**ASSIGNED TASK**
Would you work out how many of the lines below hold "fish" and reply with nothing but the number?

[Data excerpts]
%%

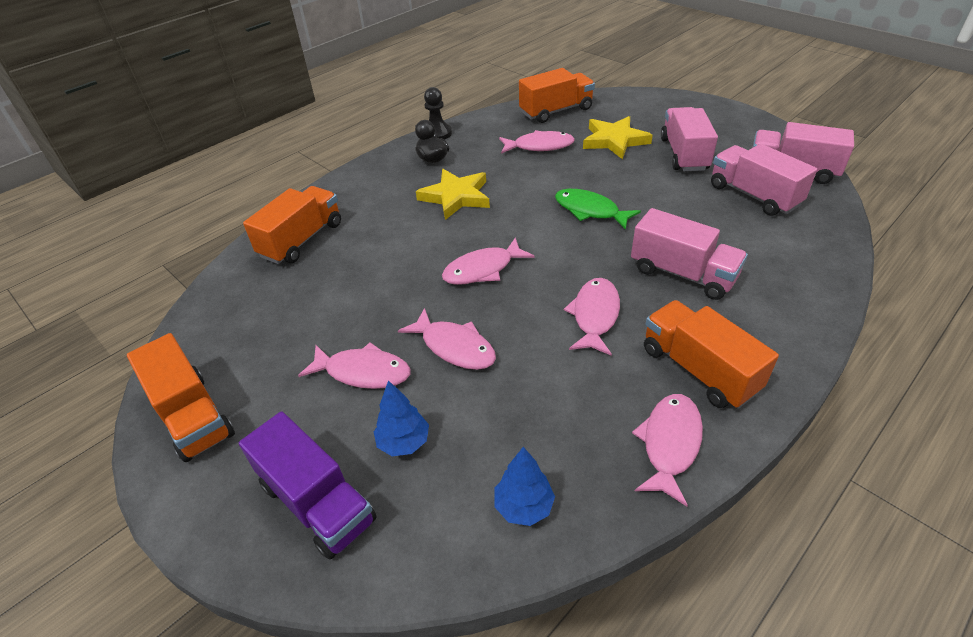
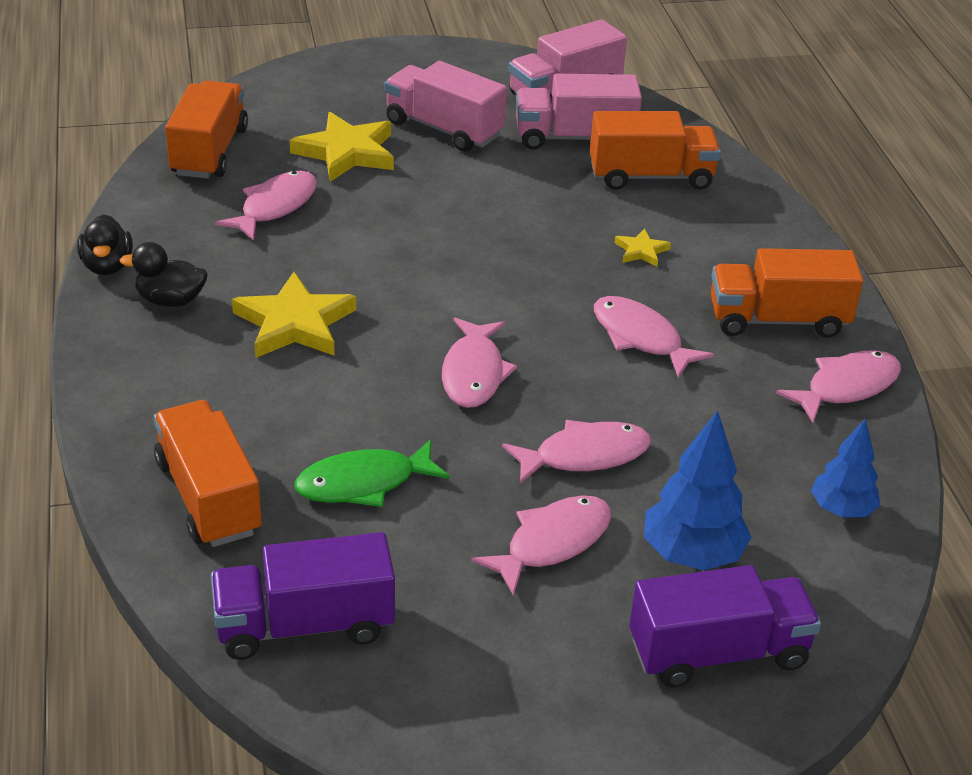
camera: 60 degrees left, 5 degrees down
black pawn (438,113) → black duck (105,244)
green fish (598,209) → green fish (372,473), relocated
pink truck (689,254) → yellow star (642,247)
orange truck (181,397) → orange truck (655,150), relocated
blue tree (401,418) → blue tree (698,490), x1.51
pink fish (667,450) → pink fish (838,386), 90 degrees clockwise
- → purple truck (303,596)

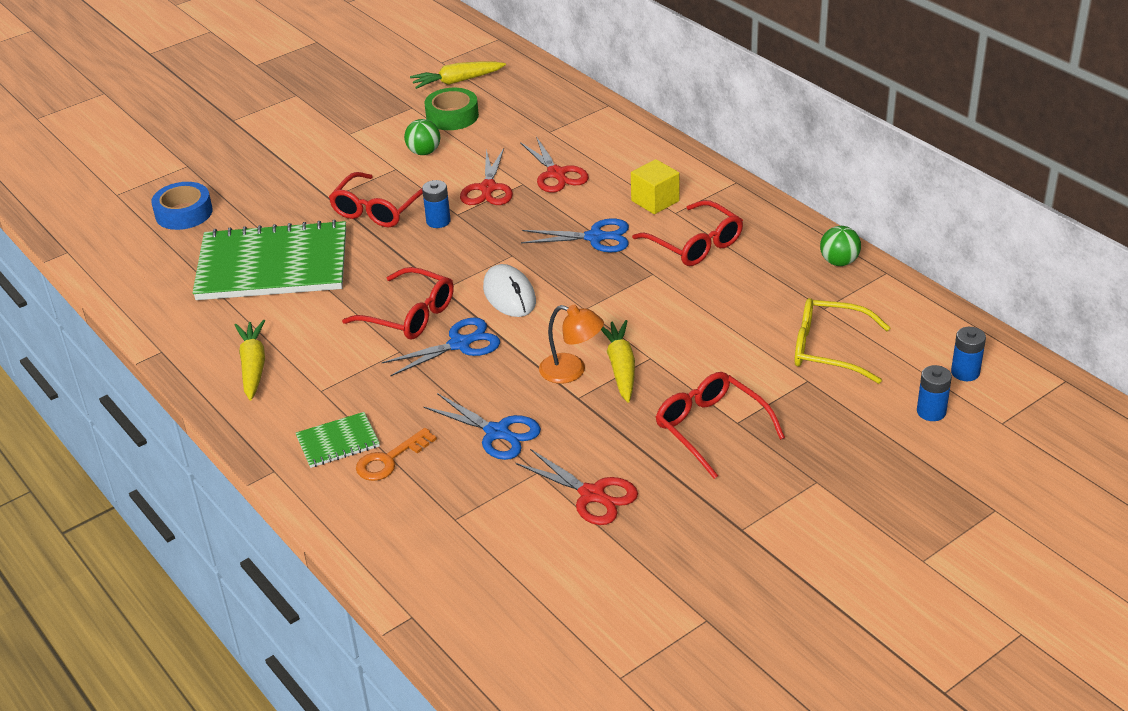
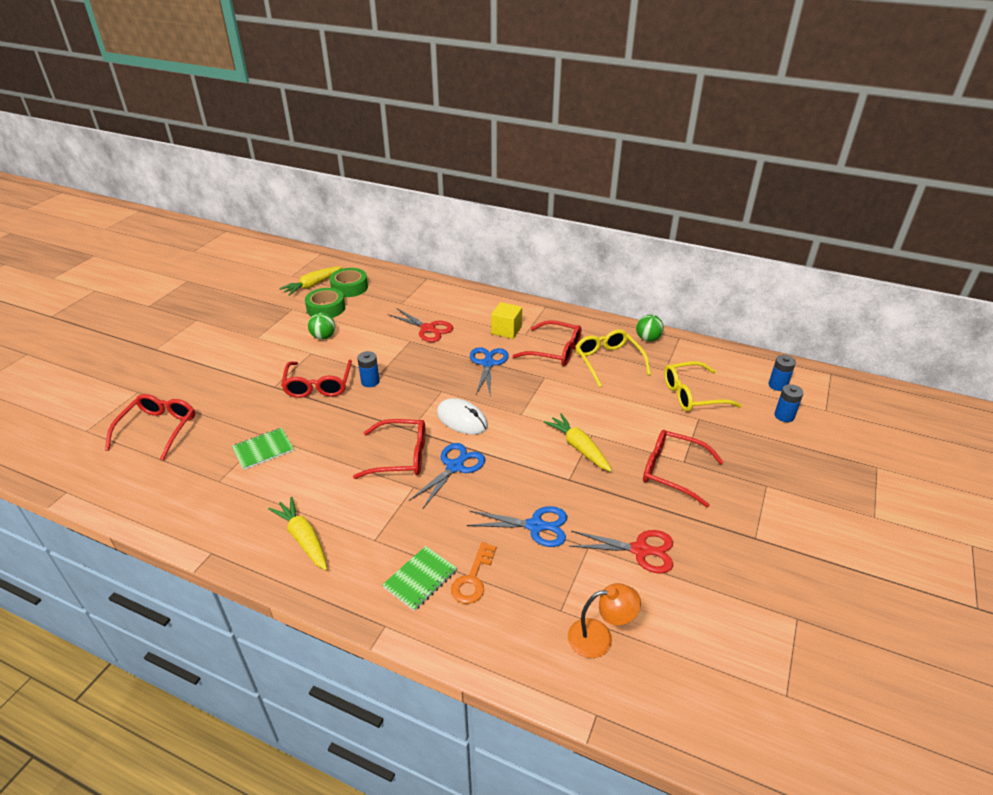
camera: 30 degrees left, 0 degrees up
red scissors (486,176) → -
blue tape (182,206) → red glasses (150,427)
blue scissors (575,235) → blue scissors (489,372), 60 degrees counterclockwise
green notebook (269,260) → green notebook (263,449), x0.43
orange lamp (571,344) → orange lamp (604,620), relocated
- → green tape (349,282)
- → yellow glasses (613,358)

%%
%%

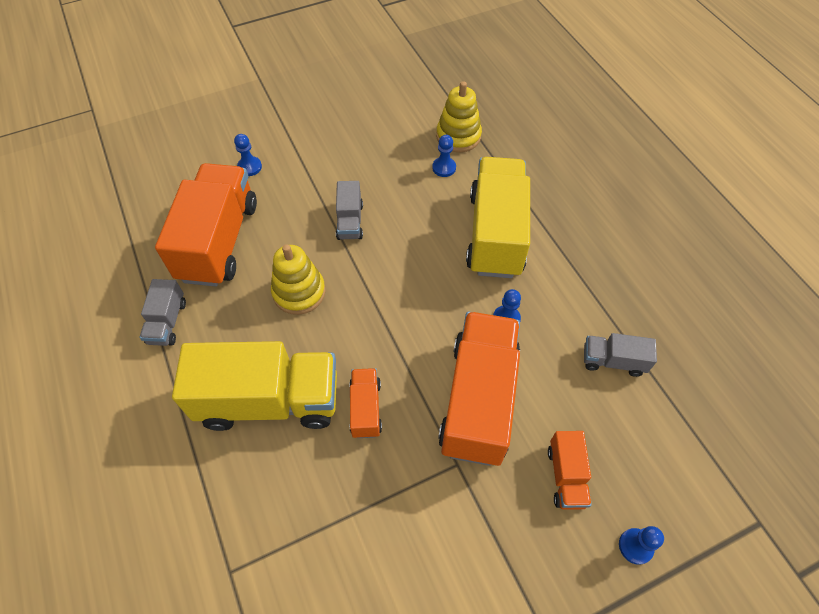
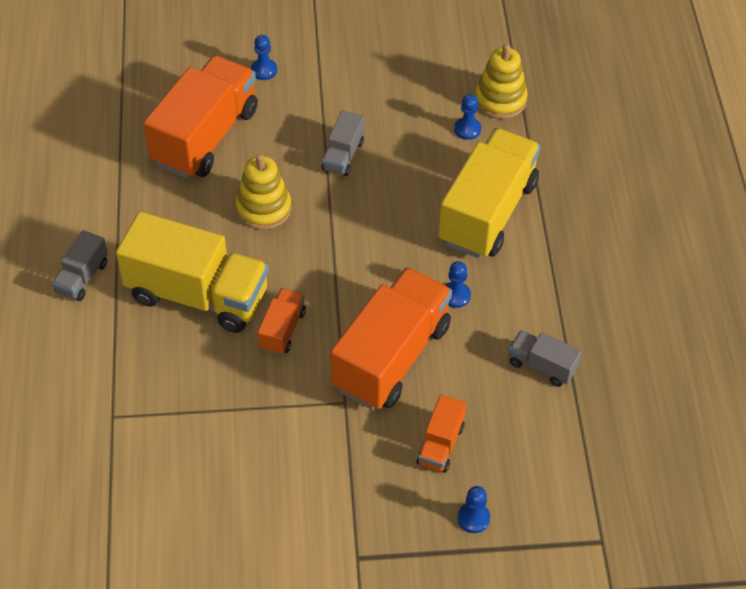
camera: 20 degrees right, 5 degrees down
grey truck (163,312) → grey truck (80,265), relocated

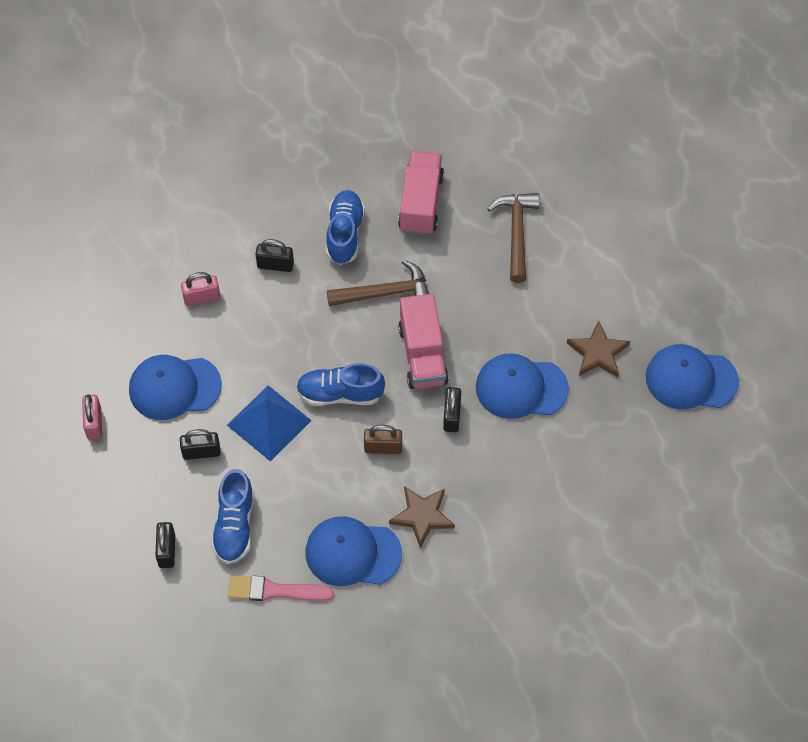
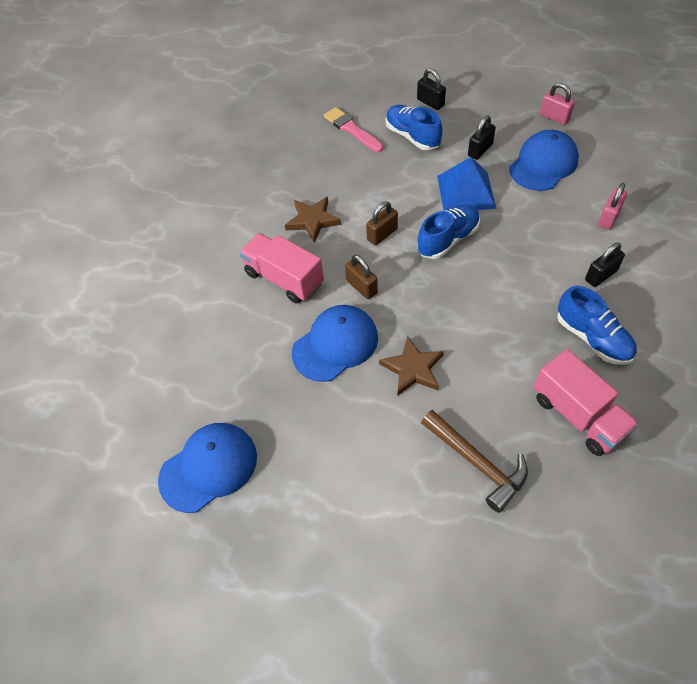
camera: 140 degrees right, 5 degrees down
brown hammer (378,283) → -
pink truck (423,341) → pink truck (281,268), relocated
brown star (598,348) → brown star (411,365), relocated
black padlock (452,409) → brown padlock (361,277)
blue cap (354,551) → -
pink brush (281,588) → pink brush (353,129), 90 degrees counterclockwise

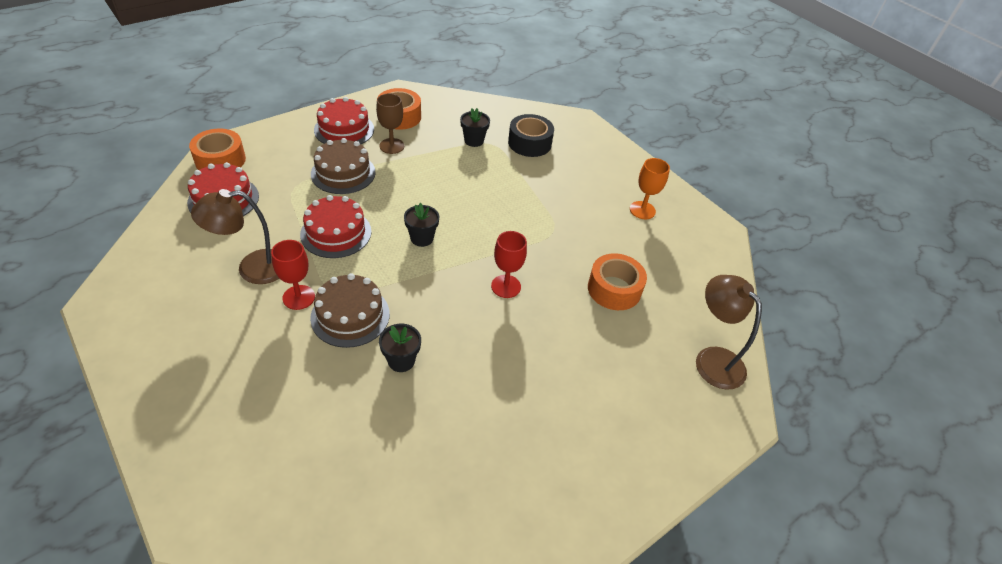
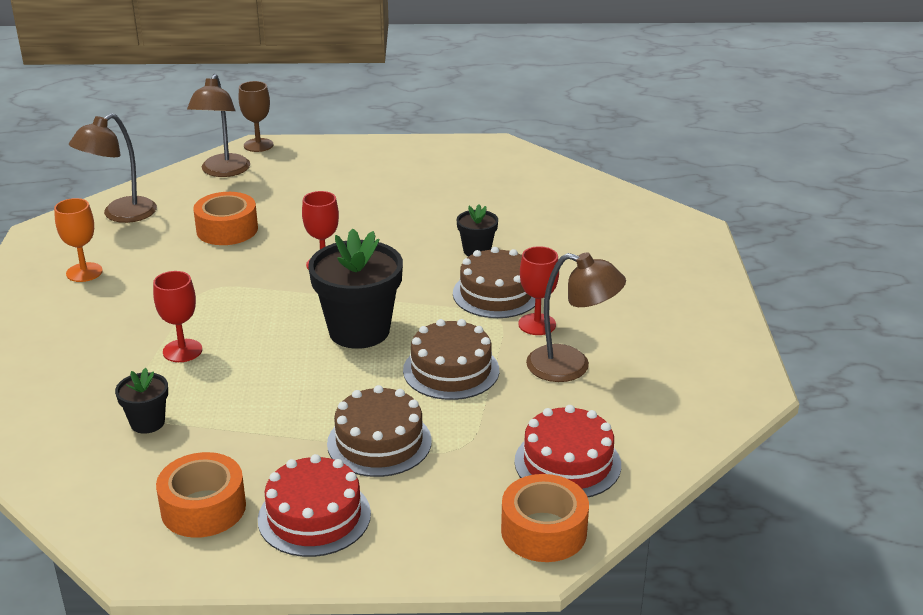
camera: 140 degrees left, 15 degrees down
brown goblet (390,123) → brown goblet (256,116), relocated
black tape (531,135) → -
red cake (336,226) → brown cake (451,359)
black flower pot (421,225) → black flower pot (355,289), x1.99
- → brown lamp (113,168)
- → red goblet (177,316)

%%

**RESPONSE AREA**
2